Provided entries: Begin

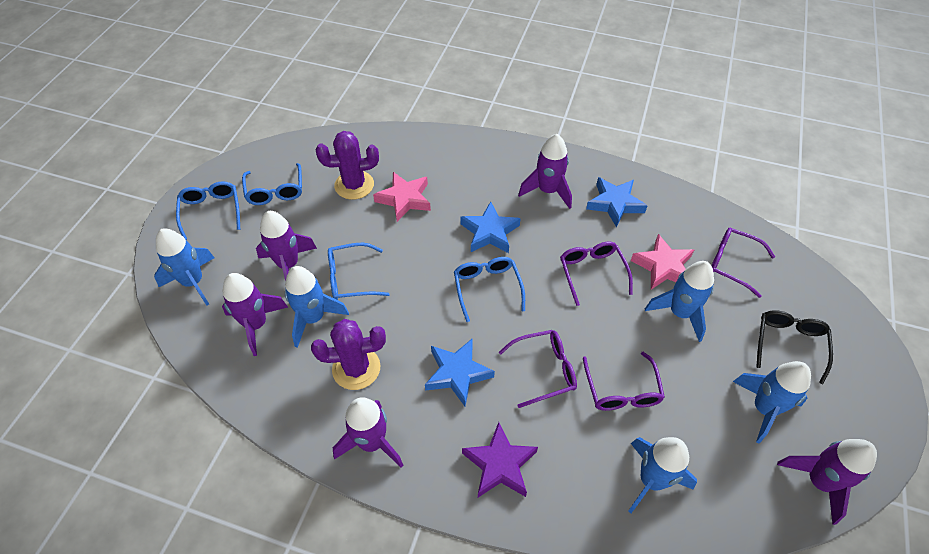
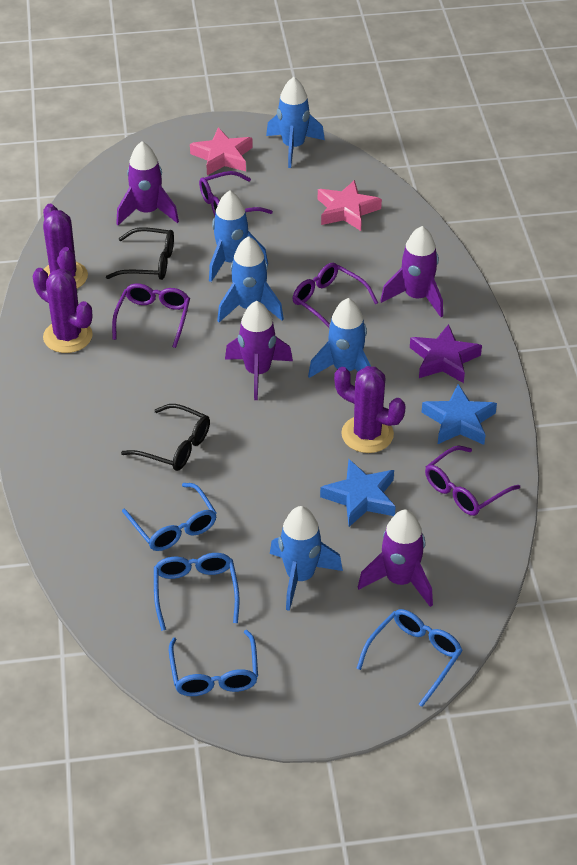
black glasses: 1 -> 2
blue star: 3 -> 2
purple cactus: 2 -> 3
purple rocket: 5 -> 4

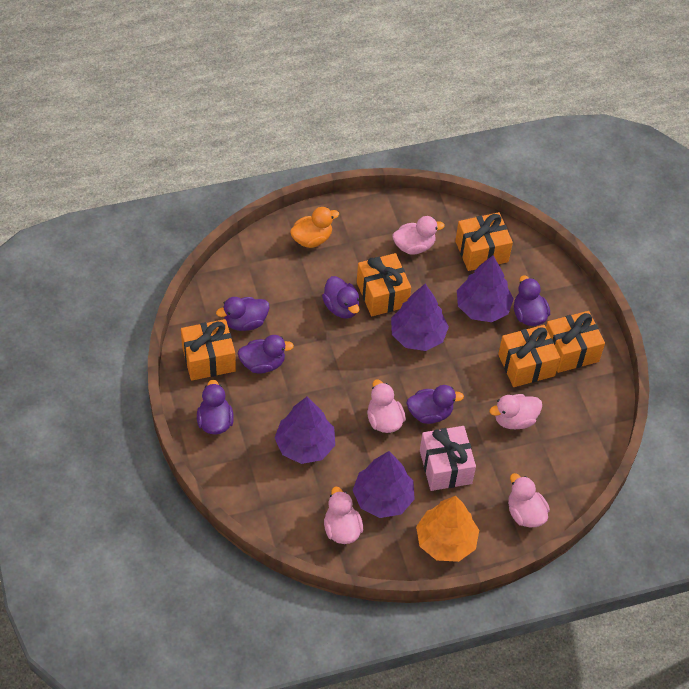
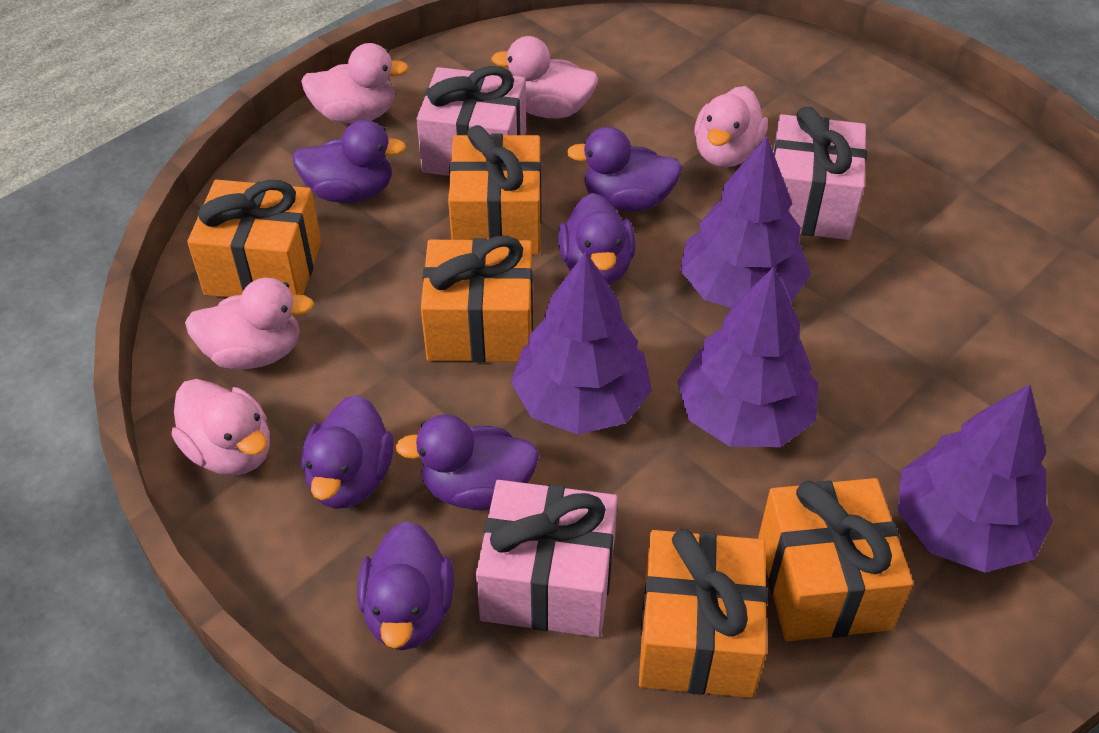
orange duck: 1 -> 0
orange tree: 1 -> 0
pink gift: 1 -> 3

Provided entries: End

**To do**
Repeat each record exactly, with the pictures left out.

**Reply**
black glasses: 1 -> 2
blue star: 3 -> 2
purple cactus: 2 -> 3
purple rocket: 5 -> 4

orange duck: 1 -> 0
orange tree: 1 -> 0
pink gift: 1 -> 3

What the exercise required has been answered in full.